→ Material to process:
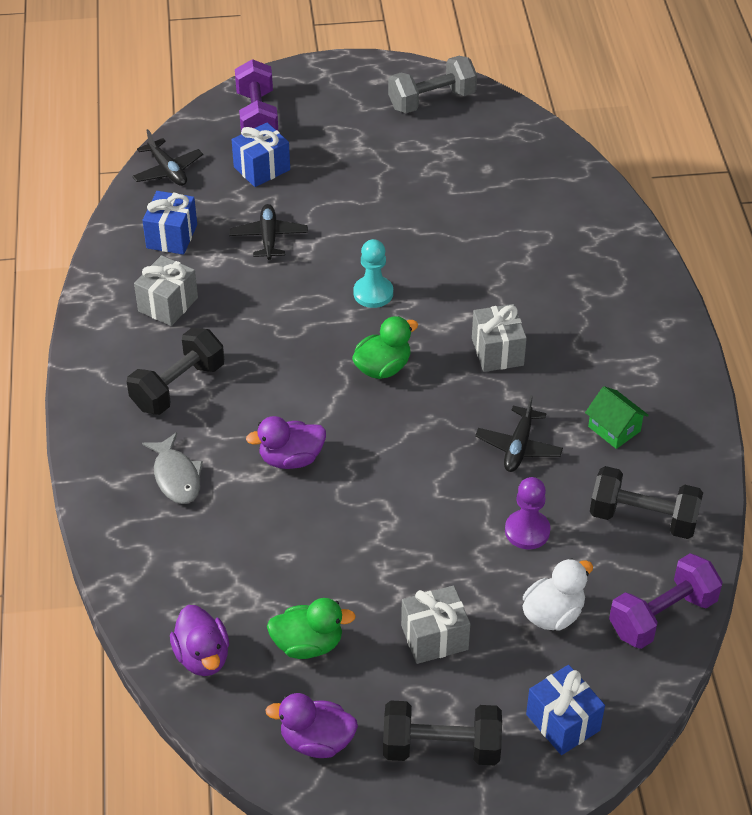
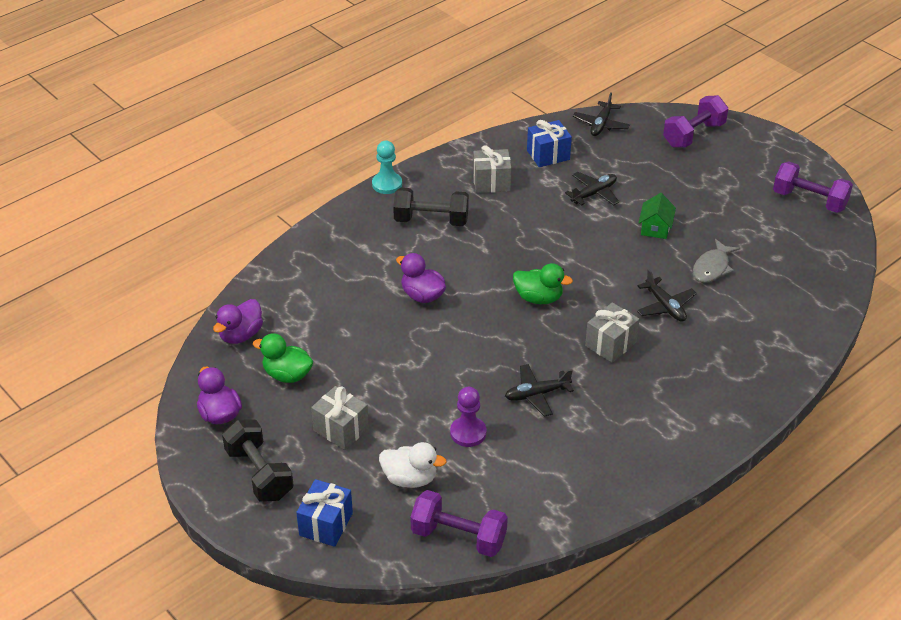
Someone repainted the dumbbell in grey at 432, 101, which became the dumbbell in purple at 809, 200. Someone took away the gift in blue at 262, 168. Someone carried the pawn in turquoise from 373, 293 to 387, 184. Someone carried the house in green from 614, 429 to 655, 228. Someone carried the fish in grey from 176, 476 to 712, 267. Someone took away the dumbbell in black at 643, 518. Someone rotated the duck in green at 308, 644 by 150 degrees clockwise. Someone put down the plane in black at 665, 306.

---

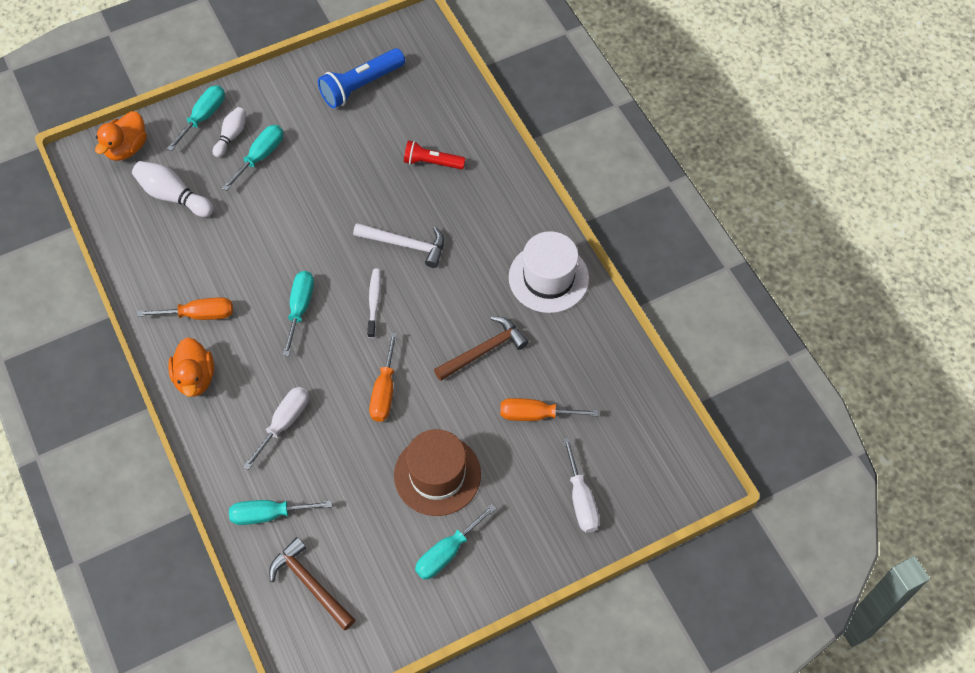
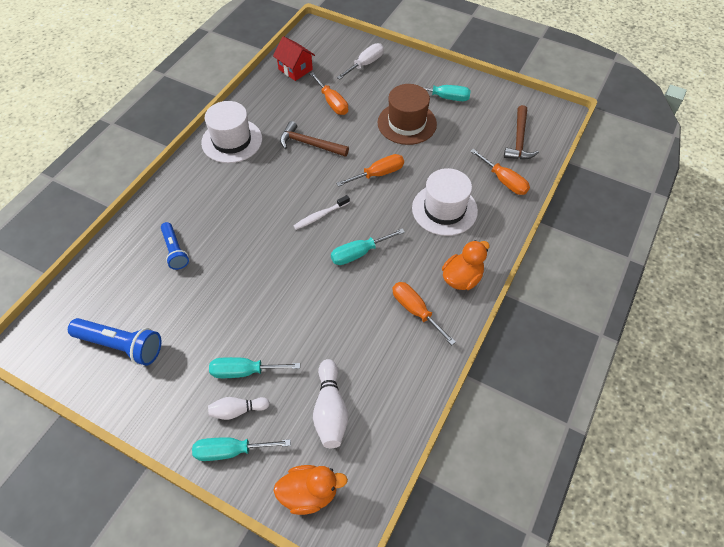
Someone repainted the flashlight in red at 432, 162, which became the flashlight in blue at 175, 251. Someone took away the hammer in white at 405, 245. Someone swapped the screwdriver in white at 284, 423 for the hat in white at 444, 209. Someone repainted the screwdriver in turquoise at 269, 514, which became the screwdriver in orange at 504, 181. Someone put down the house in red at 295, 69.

...

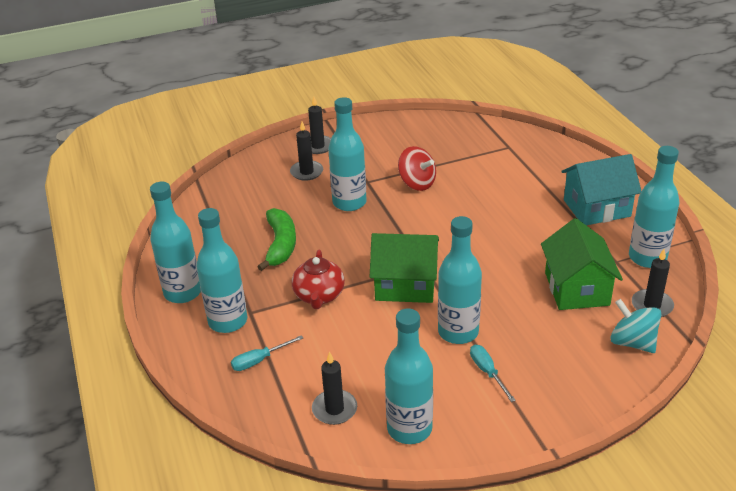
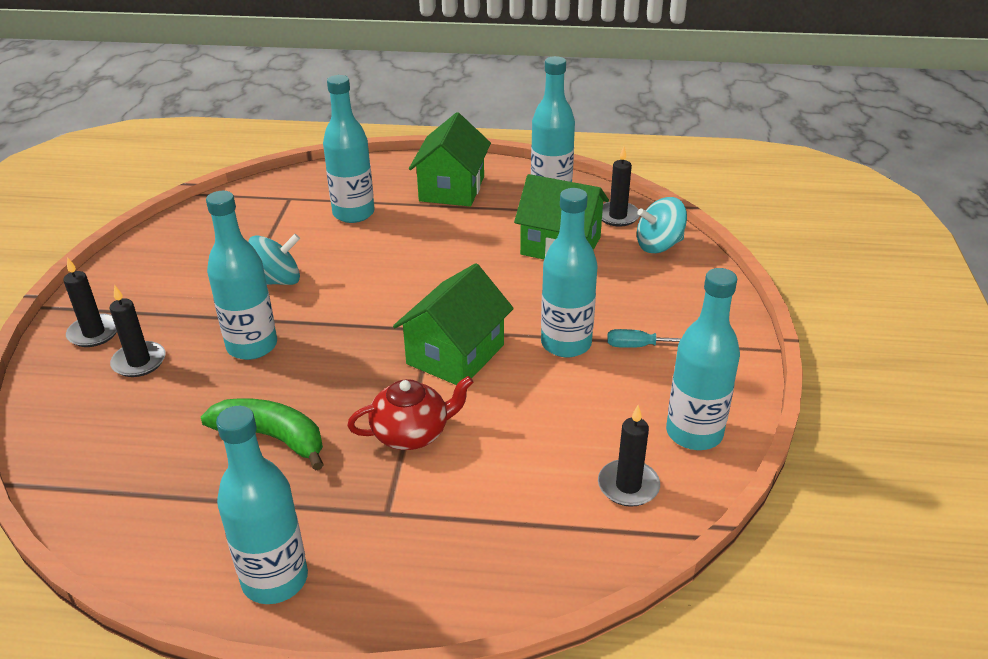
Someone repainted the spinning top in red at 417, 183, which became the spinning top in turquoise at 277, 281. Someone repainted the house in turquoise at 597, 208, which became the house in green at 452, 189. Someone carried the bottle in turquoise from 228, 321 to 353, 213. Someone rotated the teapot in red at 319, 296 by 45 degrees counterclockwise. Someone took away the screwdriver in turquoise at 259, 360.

→ What you will do: Write out every line in the data that holds the string "green".

→ Response area:
Someone repainted the dumbbell in grey at 432, 101, which became the dumbbell in purple at 809, 200. Someone took away the gift in blue at 262, 168. Someone carried the pawn in turquoise from 373, 293 to 387, 184. Someone carried the house in green from 614, 429 to 655, 228. Someone carried the fish in grey from 176, 476 to 712, 267. Someone took away the dumbbell in black at 643, 518. Someone rotated the duck in green at 308, 644 by 150 degrees clockwise. Someone put down the plane in black at 665, 306.
Someone repainted the spinning top in red at 417, 183, which became the spinning top in turquoise at 277, 281. Someone repainted the house in turquoise at 597, 208, which became the house in green at 452, 189. Someone carried the bottle in turquoise from 228, 321 to 353, 213. Someone rotated the teapot in red at 319, 296 by 45 degrees counterclockwise. Someone took away the screwdriver in turquoise at 259, 360.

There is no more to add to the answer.